# PROBLEM DESCRIPTION:
Begin at the line below that has "JP4 pin 1: GND -> none" and stop after the line that has "X1: 32.768kHz (NET7, NET15)". Please restate only those lines, word for word.

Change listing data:
──────────────────────────────

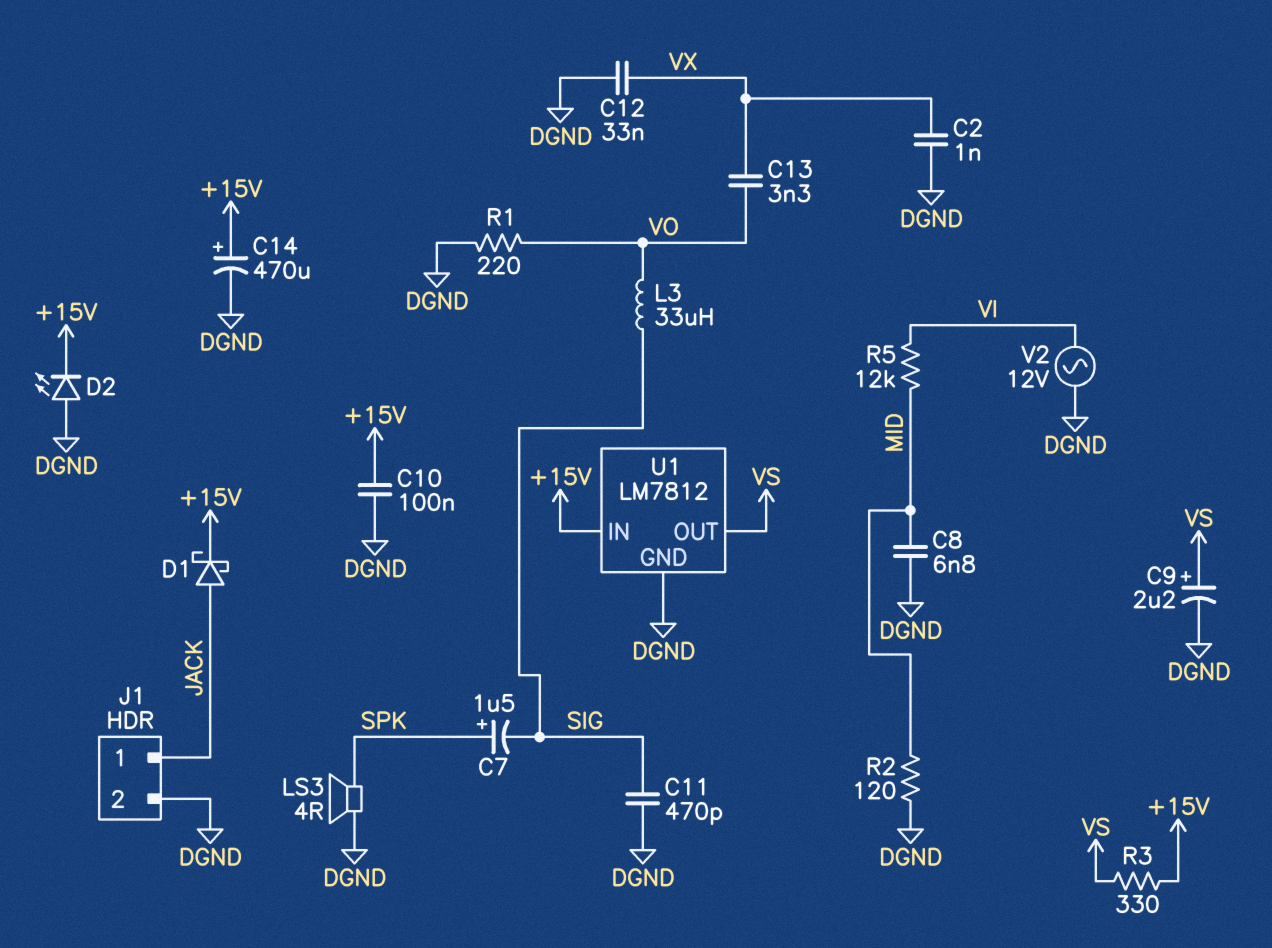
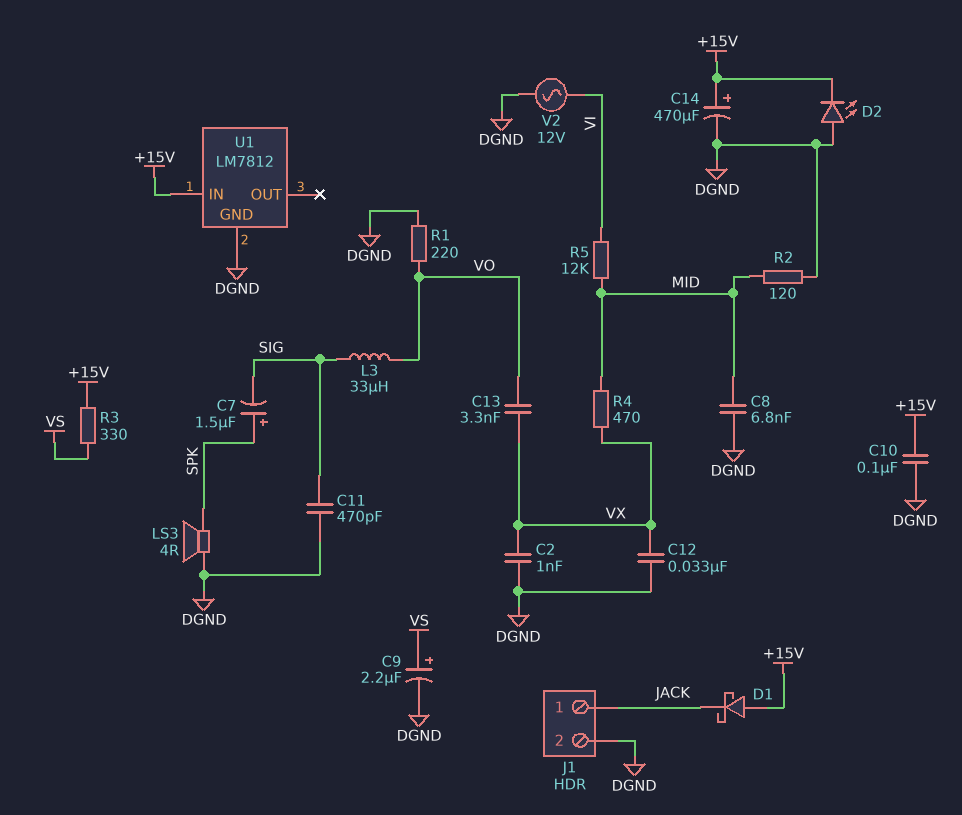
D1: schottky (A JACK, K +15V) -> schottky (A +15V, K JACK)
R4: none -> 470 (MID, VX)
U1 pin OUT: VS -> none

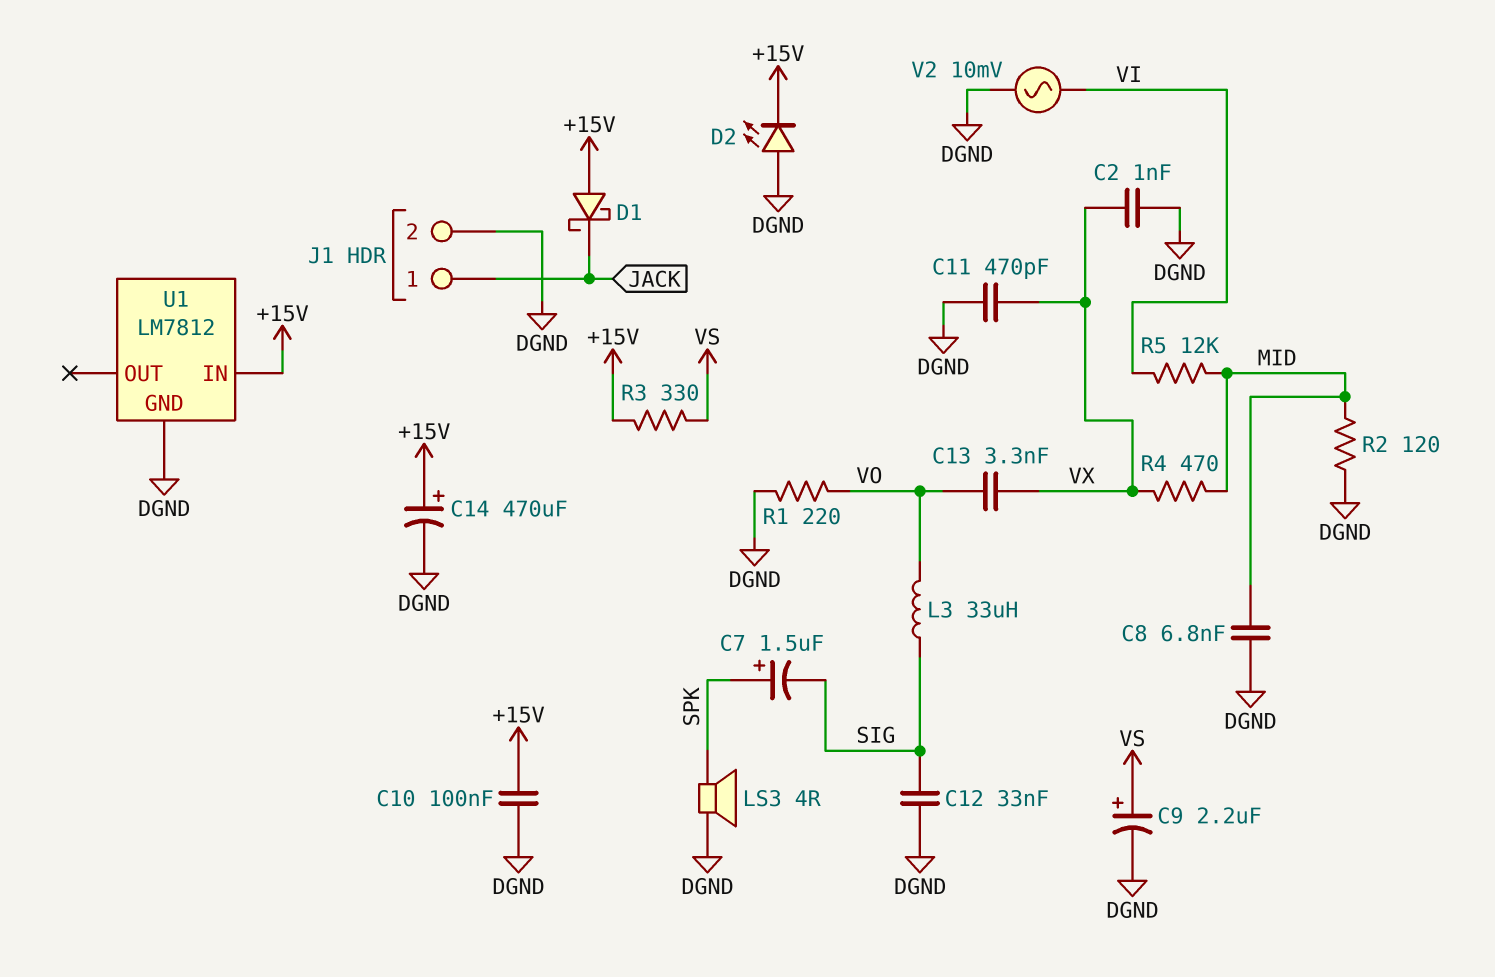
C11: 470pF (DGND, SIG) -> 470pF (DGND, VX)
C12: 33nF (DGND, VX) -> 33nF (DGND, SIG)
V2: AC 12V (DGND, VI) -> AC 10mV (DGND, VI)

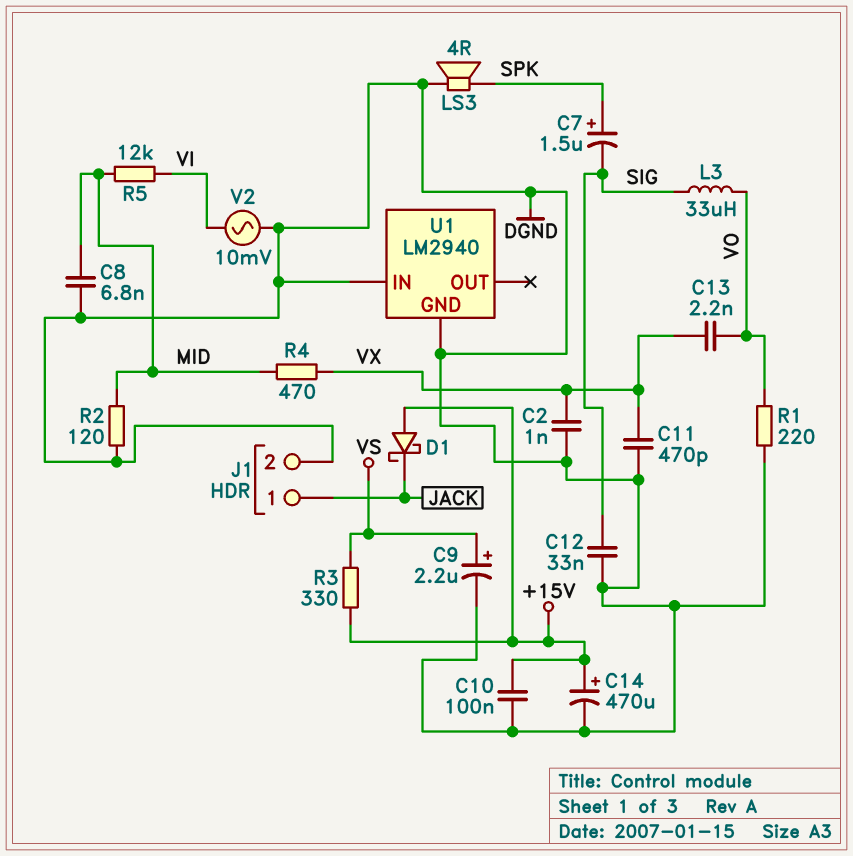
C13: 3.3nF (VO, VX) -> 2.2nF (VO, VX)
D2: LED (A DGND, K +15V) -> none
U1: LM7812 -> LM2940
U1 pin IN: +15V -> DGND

──────────────────────────────

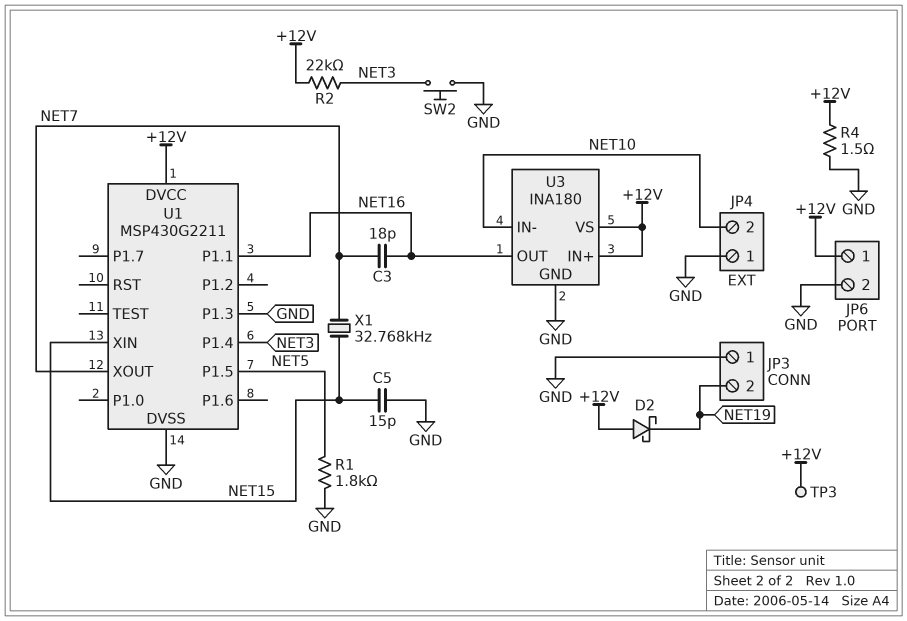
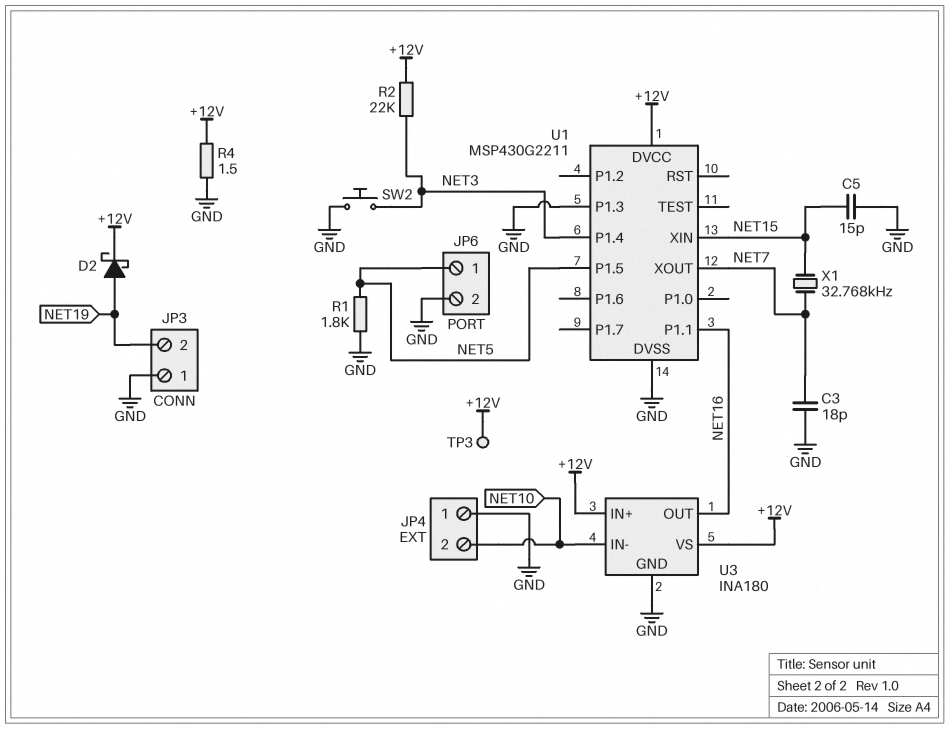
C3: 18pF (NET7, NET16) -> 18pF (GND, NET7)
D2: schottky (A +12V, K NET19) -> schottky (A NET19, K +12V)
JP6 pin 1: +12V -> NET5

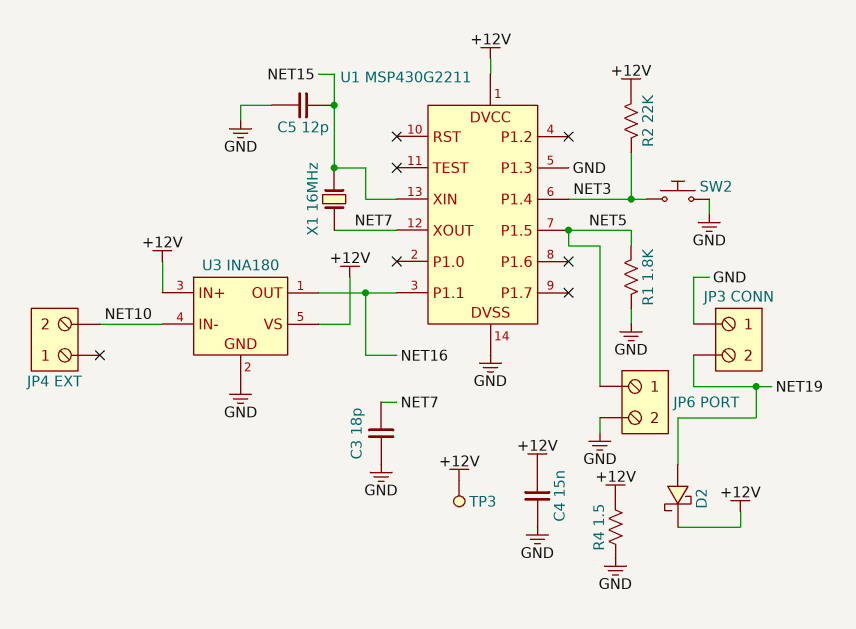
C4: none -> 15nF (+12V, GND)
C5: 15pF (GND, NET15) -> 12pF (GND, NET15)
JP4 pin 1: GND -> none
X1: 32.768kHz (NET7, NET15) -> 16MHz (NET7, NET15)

──────────────────────────────

# YOUR SOLUTION:
JP4 pin 1: GND -> none
X1: 32.768kHz (NET7, NET15) -> 16MHz (NET7, NET15)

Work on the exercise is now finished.